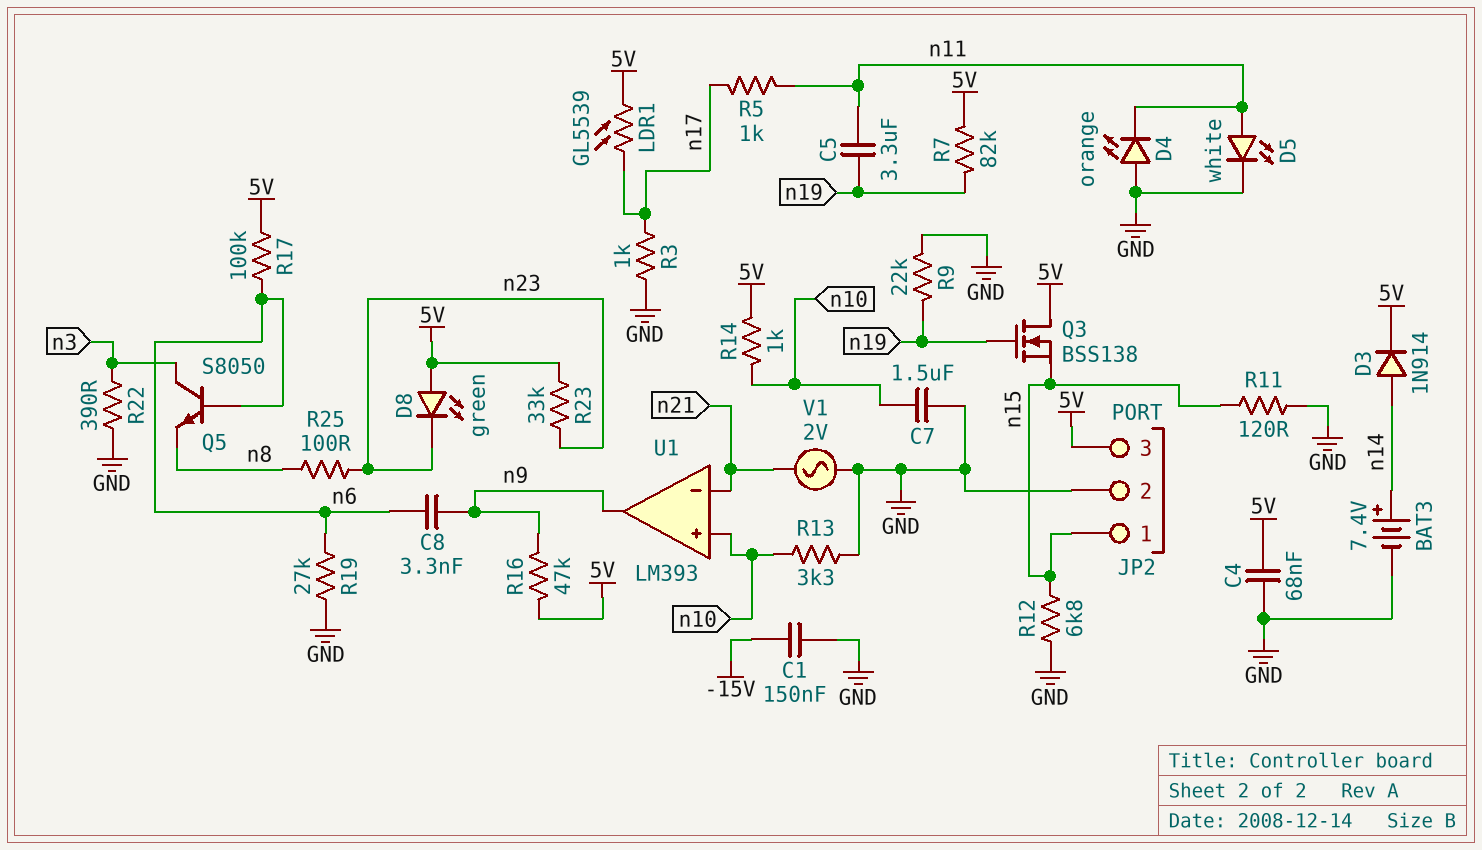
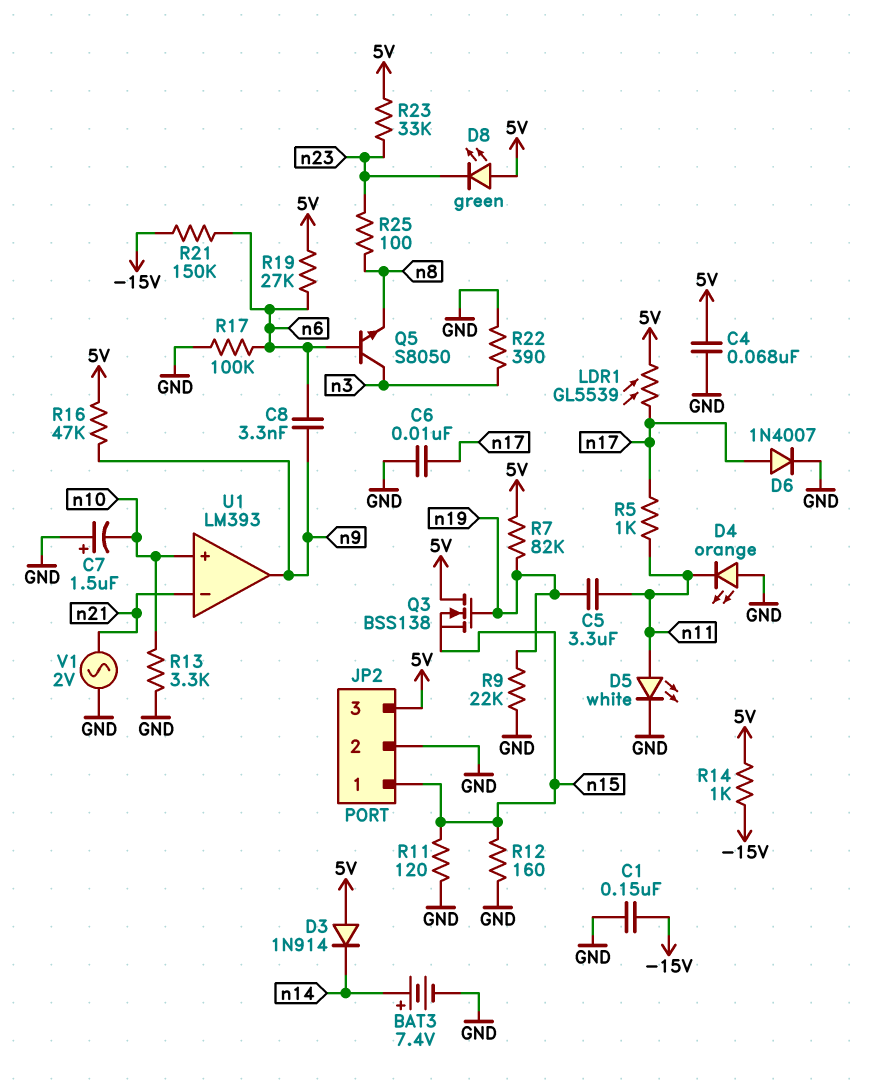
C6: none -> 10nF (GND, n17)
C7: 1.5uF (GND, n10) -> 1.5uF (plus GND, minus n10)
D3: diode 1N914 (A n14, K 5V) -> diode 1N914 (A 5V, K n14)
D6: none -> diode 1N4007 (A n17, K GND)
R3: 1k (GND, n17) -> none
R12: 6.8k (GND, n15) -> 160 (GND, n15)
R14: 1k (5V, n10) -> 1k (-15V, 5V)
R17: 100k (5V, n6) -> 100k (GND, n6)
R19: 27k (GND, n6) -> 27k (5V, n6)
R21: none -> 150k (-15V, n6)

==

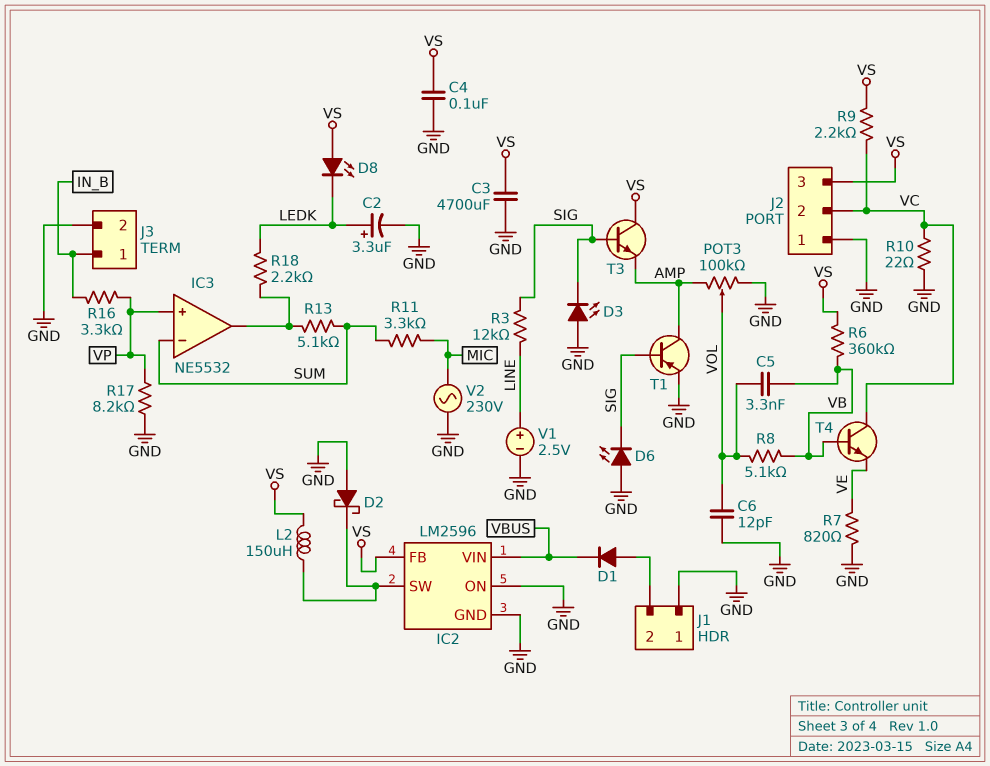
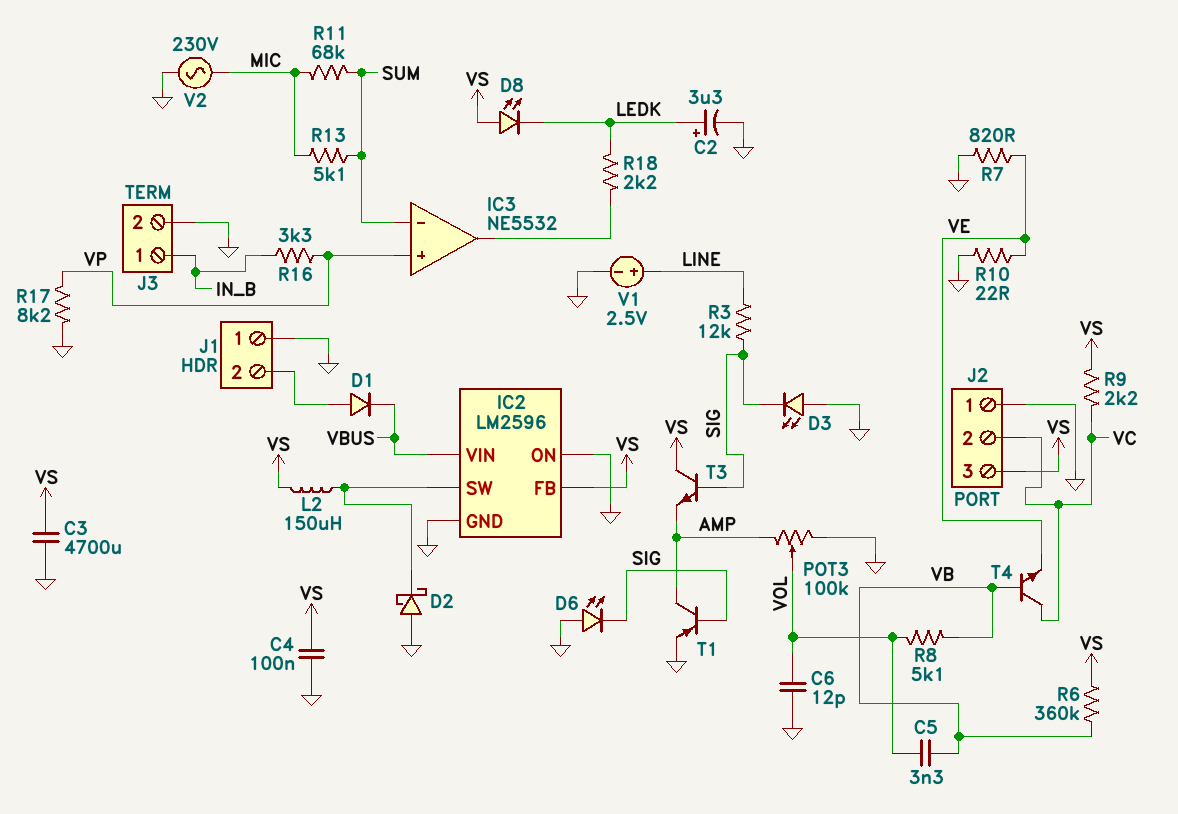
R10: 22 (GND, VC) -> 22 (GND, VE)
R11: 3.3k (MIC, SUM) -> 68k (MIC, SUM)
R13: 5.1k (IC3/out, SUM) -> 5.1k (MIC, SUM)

==

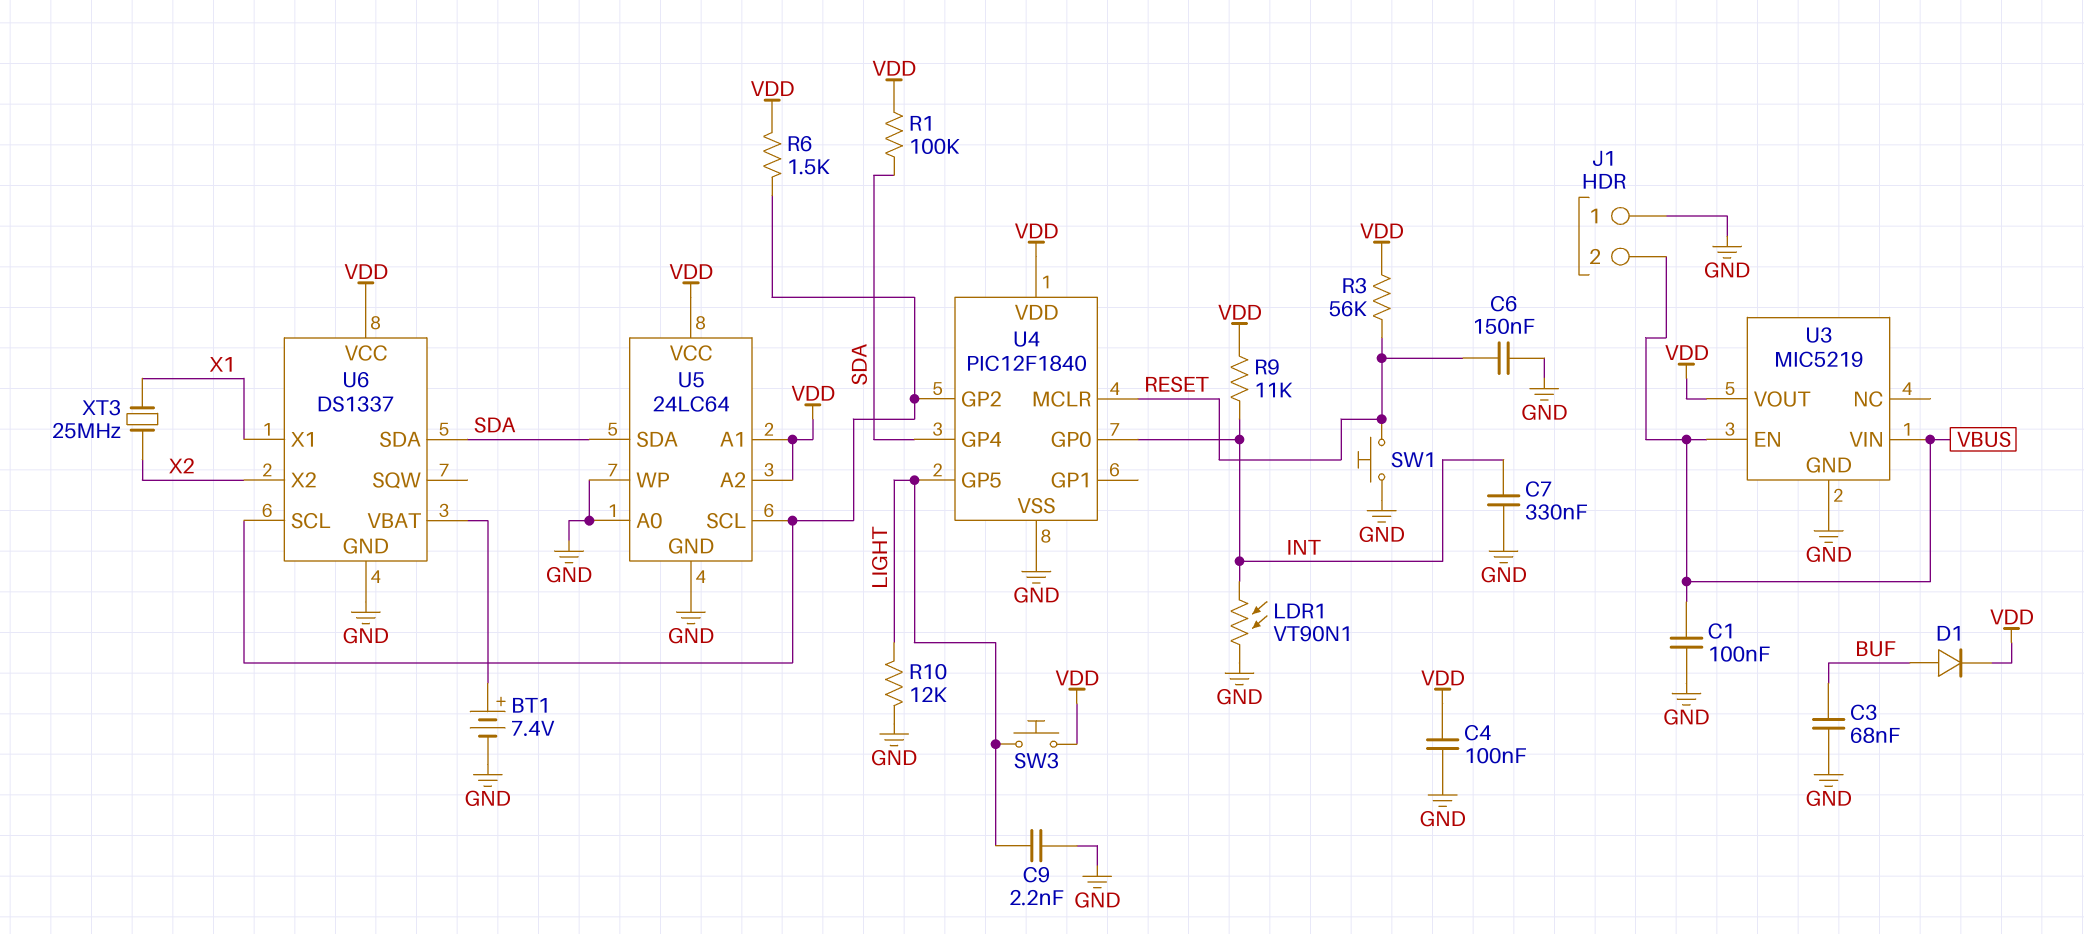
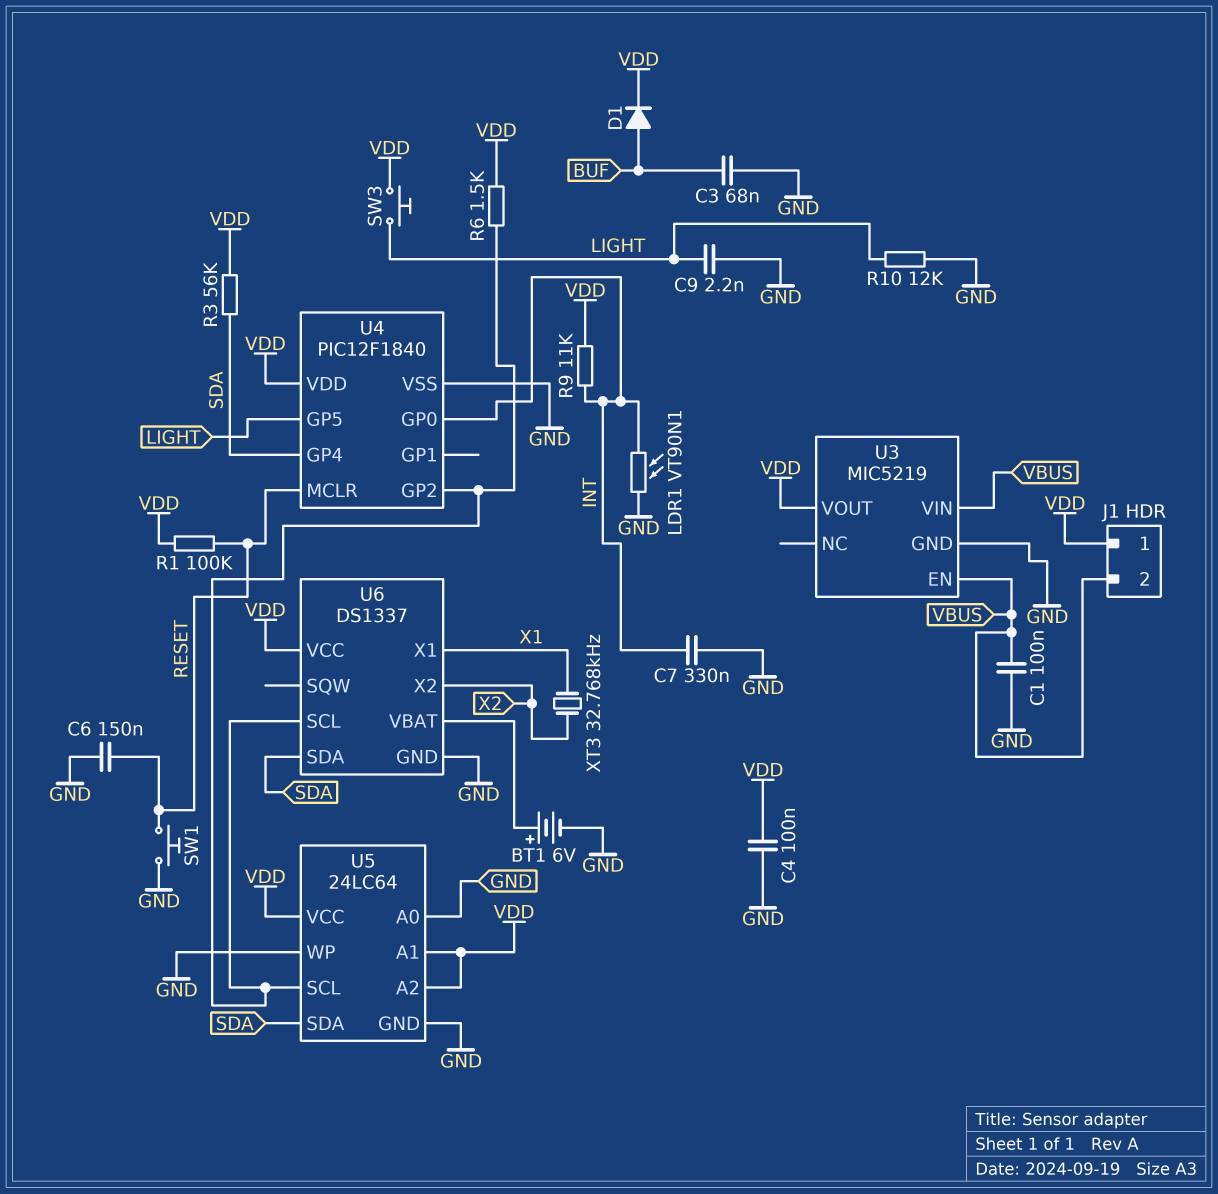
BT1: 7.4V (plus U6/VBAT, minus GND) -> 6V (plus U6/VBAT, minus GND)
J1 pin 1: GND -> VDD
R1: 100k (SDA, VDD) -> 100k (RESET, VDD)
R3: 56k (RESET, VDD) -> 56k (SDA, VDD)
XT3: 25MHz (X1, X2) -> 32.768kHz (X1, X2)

● **Try it**
Above are the records. Copy the lines beginning at the one that has "BT1: 7.4V (plus" and ending with the one that has "XT3: 25MHz (X1, X2) -> 32.768kHz (X1, X2)", unchanged.

● **Written solution**
BT1: 7.4V (plus U6/VBAT, minus GND) -> 6V (plus U6/VBAT, minus GND)
J1 pin 1: GND -> VDD
R1: 100k (SDA, VDD) -> 100k (RESET, VDD)
R3: 56k (RESET, VDD) -> 56k (SDA, VDD)
XT3: 25MHz (X1, X2) -> 32.768kHz (X1, X2)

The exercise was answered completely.